Work to be completed
Transcribe, word for word, all of the entries below, and exclude any pictures from the copy.

◆ ◆ ◆ ◆ ◆

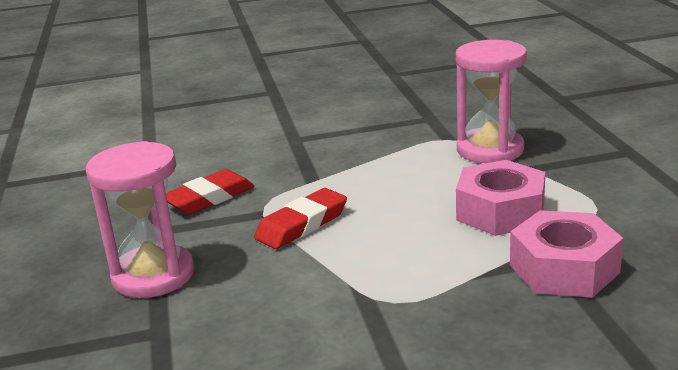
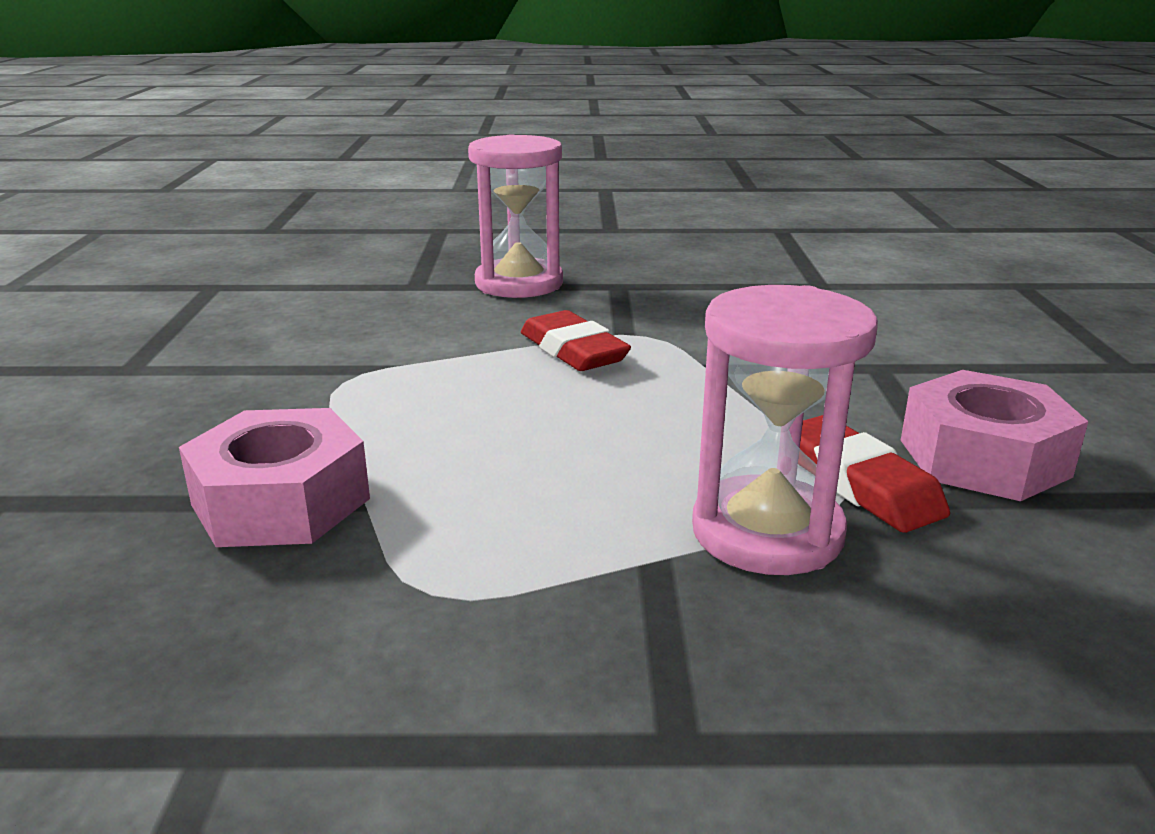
camera: 100 degrees right, 0 degrees up
(209, 198) = (686, 309): red eraser -> red eraser (859, 483)
(500, 211) = (498, 489): pink nut -> pink nut (984, 458)

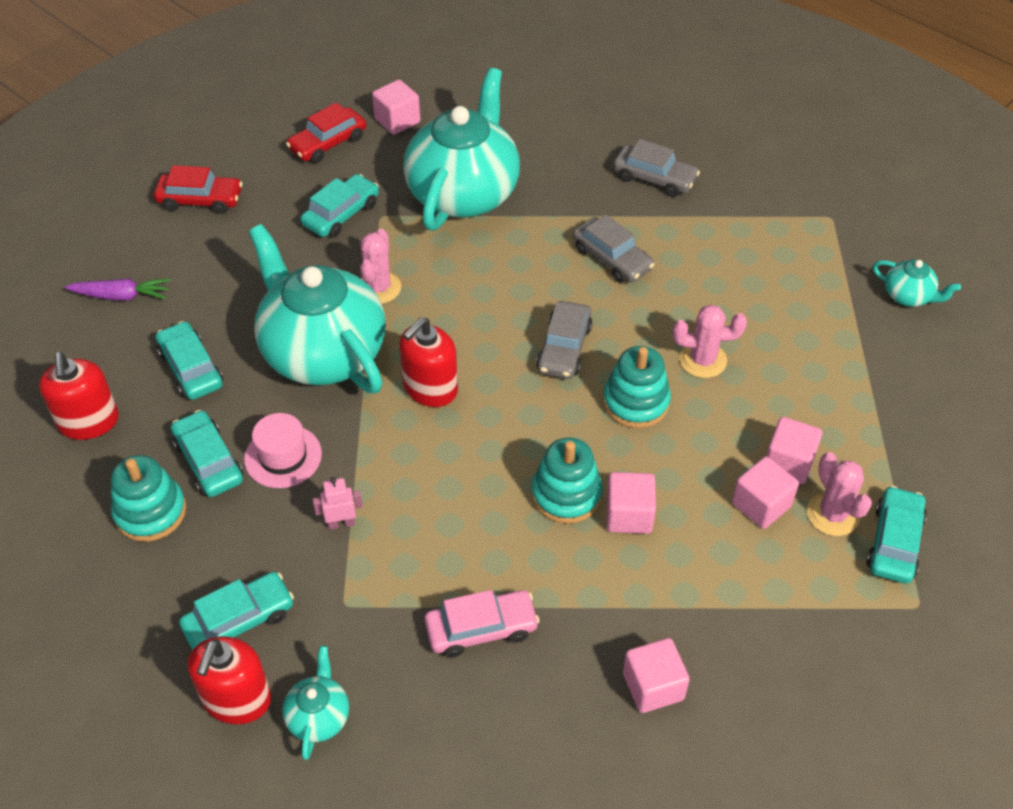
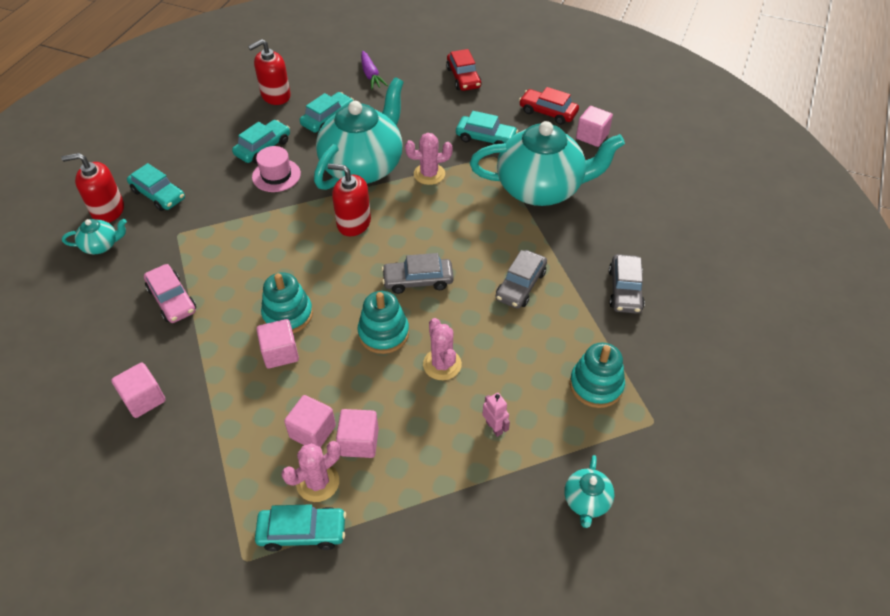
camera: 70 degrees right, 0 degrees up
(150, 512) = (221, 138): turquoise stacking toy -> turquoise stacking toy (596, 385)
(341, 523) = (235, 214): pink robot -> pink robot (494, 427)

◆ ◆ ◆ ◆ ◆

Answer section
camera: 100 degrees right, 0 degrees up
(209, 198) = (686, 309): red eraser -> red eraser (859, 483)
(500, 211) = (498, 489): pink nut -> pink nut (984, 458)

camera: 70 degrees right, 0 degrees up
(150, 512) = (221, 138): turquoise stacking toy -> turquoise stacking toy (596, 385)
(341, 523) = (235, 214): pink robot -> pink robot (494, 427)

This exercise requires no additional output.